_Data extract_:
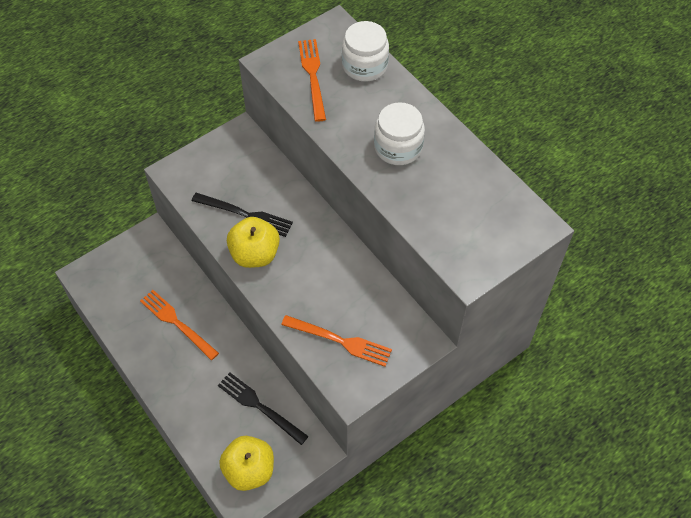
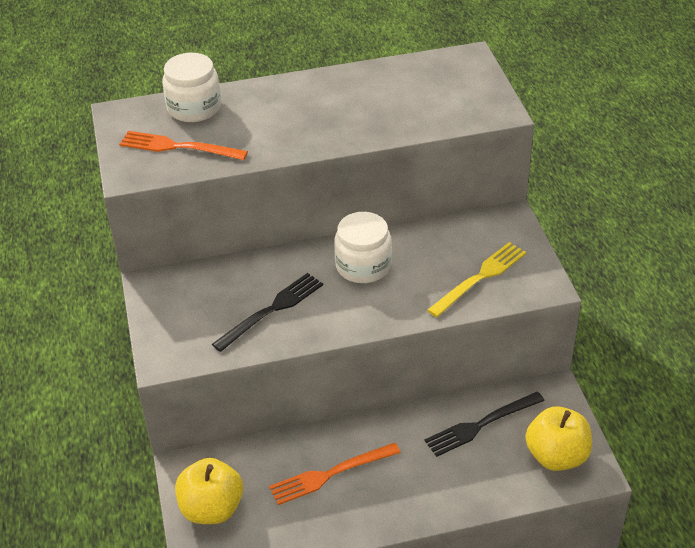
camera: 65 degrees left, 15 degrees down
(255, 254) = (331, 316): yellow apple -> yellow apple (212, 508)
(340, 341) = (480, 277): orange fork -> yellow fork
(398, 147) = (319, 114): white jar -> white jar (363, 266)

_Your goal_: Copy out each line of the material that holds the word "yellow".

_Answer section_:
(255, 254) = (331, 316): yellow apple -> yellow apple (212, 508)
(340, 341) = (480, 277): orange fork -> yellow fork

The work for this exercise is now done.